• EXERCISE AIM:
Return the listing verbatim, images left out.

= Beginning of Section =

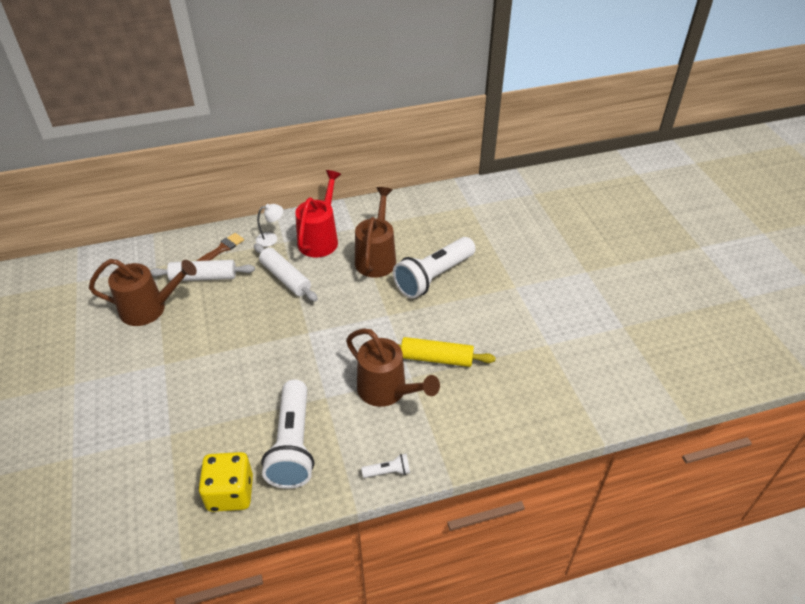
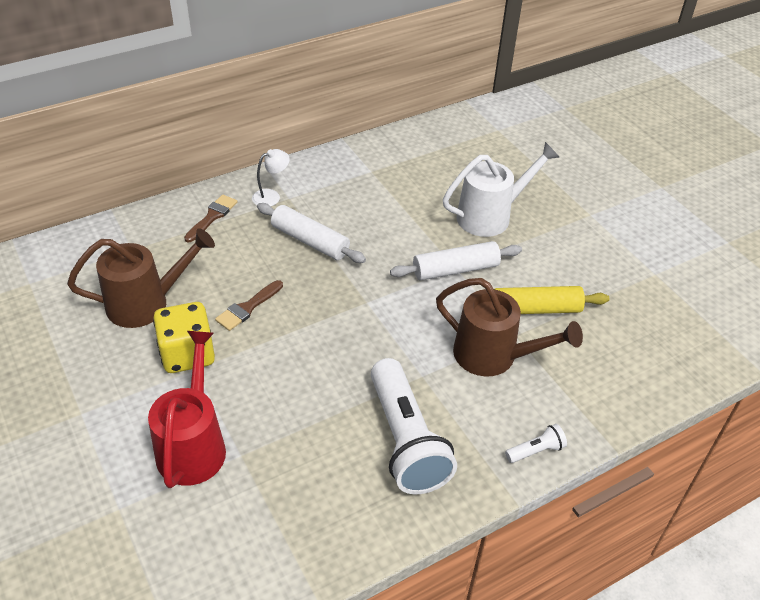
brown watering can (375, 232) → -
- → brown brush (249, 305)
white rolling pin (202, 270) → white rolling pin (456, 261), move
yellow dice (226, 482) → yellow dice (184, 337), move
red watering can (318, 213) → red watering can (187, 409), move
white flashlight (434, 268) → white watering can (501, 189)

= End of Section =

• SOLUTION TO THIS PROBLEM:
brown watering can (375, 232) → -
- → brown brush (249, 305)
white rolling pin (202, 270) → white rolling pin (456, 261), move
yellow dice (226, 482) → yellow dice (184, 337), move
red watering can (318, 213) → red watering can (187, 409), move
white flashlight (434, 268) → white watering can (501, 189)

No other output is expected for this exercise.